Scene comparison data:
• • •

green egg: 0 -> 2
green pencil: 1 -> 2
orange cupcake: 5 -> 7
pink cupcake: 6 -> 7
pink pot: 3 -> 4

• • •

All the lines above should appear again in the answer, exactly as written.

green egg: 0 -> 2
green pencil: 1 -> 2
orange cupcake: 5 -> 7
pink cupcake: 6 -> 7
pink pot: 3 -> 4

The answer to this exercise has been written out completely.